[START]

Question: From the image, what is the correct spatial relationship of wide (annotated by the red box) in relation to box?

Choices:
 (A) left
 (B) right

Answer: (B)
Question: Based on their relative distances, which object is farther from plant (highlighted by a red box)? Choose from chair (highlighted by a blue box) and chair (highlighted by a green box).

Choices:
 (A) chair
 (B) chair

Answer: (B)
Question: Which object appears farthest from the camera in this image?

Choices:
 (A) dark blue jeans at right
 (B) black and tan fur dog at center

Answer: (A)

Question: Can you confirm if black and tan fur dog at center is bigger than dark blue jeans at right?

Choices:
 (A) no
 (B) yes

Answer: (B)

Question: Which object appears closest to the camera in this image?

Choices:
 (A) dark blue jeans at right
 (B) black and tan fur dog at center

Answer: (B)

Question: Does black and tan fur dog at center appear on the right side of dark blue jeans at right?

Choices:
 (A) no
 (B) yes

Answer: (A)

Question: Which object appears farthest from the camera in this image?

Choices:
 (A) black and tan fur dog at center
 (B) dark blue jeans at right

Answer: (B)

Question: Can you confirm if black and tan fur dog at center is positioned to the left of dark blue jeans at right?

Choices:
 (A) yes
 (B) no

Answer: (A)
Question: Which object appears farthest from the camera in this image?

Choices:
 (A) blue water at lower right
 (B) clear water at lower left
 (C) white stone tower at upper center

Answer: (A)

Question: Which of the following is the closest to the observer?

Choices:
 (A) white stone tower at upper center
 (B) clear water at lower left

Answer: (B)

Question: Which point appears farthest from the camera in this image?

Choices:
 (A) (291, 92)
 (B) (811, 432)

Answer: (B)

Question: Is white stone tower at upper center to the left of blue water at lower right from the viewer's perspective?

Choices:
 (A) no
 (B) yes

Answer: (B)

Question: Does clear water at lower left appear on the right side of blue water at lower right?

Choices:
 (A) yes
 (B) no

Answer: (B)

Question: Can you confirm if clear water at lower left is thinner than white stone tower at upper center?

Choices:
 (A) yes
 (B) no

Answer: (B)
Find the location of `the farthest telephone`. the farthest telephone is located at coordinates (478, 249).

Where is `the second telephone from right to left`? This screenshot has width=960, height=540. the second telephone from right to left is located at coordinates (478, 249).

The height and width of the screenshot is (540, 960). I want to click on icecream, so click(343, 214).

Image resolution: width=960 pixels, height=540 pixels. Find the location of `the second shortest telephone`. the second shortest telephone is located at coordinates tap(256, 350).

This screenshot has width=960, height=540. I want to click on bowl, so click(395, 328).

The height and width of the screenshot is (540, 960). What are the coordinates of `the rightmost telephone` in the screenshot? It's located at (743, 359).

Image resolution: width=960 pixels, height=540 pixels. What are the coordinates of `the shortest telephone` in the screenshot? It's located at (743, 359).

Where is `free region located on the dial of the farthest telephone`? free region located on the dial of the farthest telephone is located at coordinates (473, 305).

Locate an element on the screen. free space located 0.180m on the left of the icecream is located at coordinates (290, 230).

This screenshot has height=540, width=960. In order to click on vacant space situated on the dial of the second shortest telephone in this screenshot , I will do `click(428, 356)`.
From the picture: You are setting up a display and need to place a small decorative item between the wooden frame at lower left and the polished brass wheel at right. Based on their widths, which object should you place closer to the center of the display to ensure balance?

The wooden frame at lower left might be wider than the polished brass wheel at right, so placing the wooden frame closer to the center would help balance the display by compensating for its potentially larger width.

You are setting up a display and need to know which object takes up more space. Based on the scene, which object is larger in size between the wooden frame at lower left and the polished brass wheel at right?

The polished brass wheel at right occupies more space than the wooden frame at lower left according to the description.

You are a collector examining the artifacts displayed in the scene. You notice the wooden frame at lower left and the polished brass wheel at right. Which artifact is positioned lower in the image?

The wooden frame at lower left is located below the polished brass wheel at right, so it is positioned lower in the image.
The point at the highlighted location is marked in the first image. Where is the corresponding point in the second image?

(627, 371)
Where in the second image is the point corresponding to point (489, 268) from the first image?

[END]

#### WHAT YOU WILL DO:
Retype the stretch of the listing above from its first line through the line containing "Question: Which point", keeping every line exactly the same.

#### RESULT OF THE TASK:
Question: From the image, what is the correct spatial relationship of wide (annotated by the red box) in relation to box?

Choices:
 (A) left
 (B) right

Answer: (B)
Question: Based on their relative distances, which object is farther from plant (highlighted by a red box)? Choose from chair (highlighted by a blue box) and chair (highlighted by a green box).

Choices:
 (A) chair
 (B) chair

Answer: (B)
Question: Which object appears farthest from the camera in this image?

Choices:
 (A) dark blue jeans at right
 (B) black and tan fur dog at center

Answer: (A)

Question: Can you confirm if black and tan fur dog at center is bigger than dark blue jeans at right?

Choices:
 (A) no
 (B) yes

Answer: (B)

Question: Which object appears closest to the camera in this image?

Choices:
 (A) dark blue jeans at right
 (B) black and tan fur dog at center

Answer: (B)

Question: Does black and tan fur dog at center appear on the right side of dark blue jeans at right?

Choices:
 (A) no
 (B) yes

Answer: (A)

Question: Which object appears farthest from the camera in this image?

Choices:
 (A) black and tan fur dog at center
 (B) dark blue jeans at right

Answer: (B)

Question: Can you confirm if black and tan fur dog at center is positioned to the left of dark blue jeans at right?

Choices:
 (A) yes
 (B) no

Answer: (A)
Question: Which object appears farthest from the camera in this image?

Choices:
 (A) blue water at lower right
 (B) clear water at lower left
 (C) white stone tower at upper center

Answer: (A)

Question: Which of the following is the closest to the observer?

Choices:
 (A) white stone tower at upper center
 (B) clear water at lower left

Answer: (B)

Question: Which point appears farthest from the camera in this image?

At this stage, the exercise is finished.